What the task asks >> Reproduce only the lines of the material below that start at the line containing "cyan line: (415, 218) -> (315, 198), moved" and stop at the line containing "gray rectangle: (185, 865)". Keep both end lines.

Available data >>
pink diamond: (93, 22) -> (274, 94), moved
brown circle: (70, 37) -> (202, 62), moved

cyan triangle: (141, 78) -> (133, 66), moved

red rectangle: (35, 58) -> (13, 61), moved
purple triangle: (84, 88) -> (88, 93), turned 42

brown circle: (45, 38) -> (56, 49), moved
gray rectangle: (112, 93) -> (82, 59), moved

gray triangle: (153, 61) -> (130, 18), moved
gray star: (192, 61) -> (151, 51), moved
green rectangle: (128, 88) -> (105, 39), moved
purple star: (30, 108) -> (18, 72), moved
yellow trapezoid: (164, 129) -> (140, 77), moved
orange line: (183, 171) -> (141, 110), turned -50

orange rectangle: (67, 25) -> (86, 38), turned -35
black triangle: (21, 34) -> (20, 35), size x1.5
...
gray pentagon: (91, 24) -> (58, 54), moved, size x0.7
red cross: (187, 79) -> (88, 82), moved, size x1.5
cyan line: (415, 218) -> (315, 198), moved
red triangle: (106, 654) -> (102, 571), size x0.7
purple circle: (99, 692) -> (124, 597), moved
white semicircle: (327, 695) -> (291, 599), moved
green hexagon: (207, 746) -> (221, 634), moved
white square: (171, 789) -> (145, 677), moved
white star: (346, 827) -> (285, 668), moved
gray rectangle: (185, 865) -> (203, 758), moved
* * *
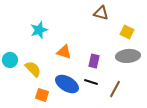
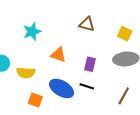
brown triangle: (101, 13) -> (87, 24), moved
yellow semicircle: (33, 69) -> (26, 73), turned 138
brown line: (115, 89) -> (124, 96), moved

Solution to this exercise >>
cyan line: (415, 218) -> (315, 198), moved
red triangle: (106, 654) -> (102, 571), size x0.7
purple circle: (99, 692) -> (124, 597), moved
white semicircle: (327, 695) -> (291, 599), moved
green hexagon: (207, 746) -> (221, 634), moved
white square: (171, 789) -> (145, 677), moved
white star: (346, 827) -> (285, 668), moved
gray rectangle: (185, 865) -> (203, 758), moved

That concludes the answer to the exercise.